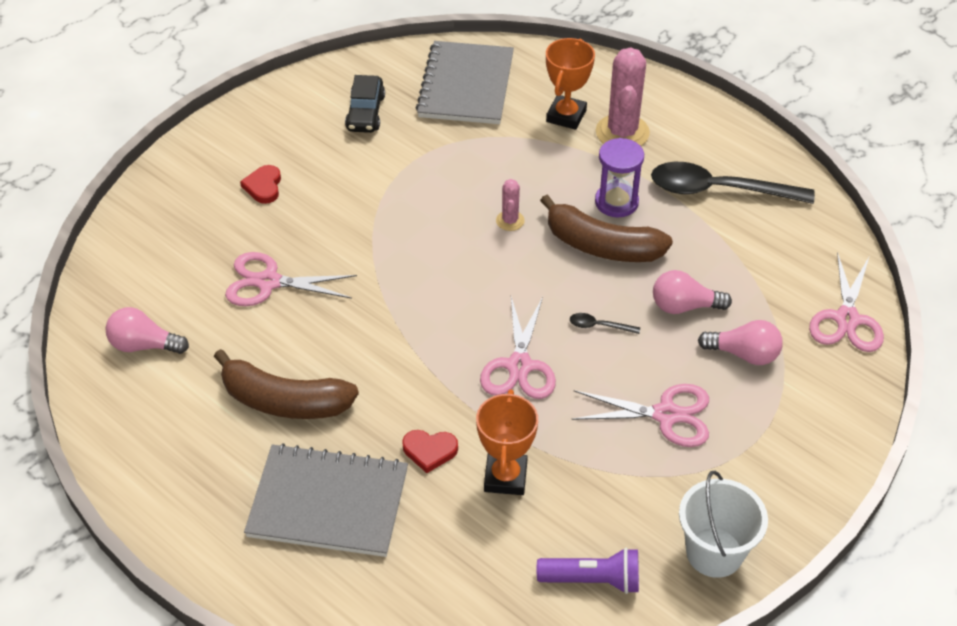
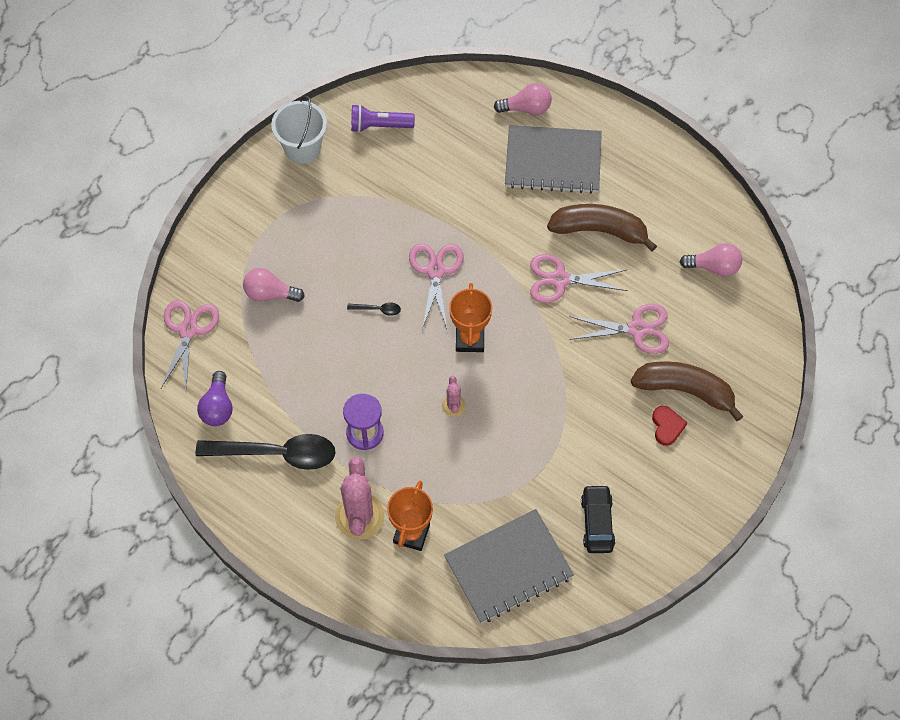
camera: 175 degrees right, 15 degrees up
red heart [402,430,458,473] -> none
grey notebook [416,41,514,124] -> grey notebook turned 60 degrees clockwise [444,509,574,623]
orange trophy [476,389,538,495] -> orange trophy moved to [449,283,492,352]
brown banana [540,195,673,262] -> brown banana moved to [631,361,743,421]
pink scissors [571,384,709,447] -> pink scissors moved to [530,254,628,303]
pink light bulb [653,270,732,314] -> pink light bulb moved to [494,83,552,115]
none -> purple light bulb [197,371,233,426]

TASK GOAL — Without including any picture, write out the material above verbatim.

COMPLETED EXERCISE —
camera: 175 degrees right, 15 degrees up
red heart [402,430,458,473] -> none
grey notebook [416,41,514,124] -> grey notebook turned 60 degrees clockwise [444,509,574,623]
orange trophy [476,389,538,495] -> orange trophy moved to [449,283,492,352]
brown banana [540,195,673,262] -> brown banana moved to [631,361,743,421]
pink scissors [571,384,709,447] -> pink scissors moved to [530,254,628,303]
pink light bulb [653,270,732,314] -> pink light bulb moved to [494,83,552,115]
none -> purple light bulb [197,371,233,426]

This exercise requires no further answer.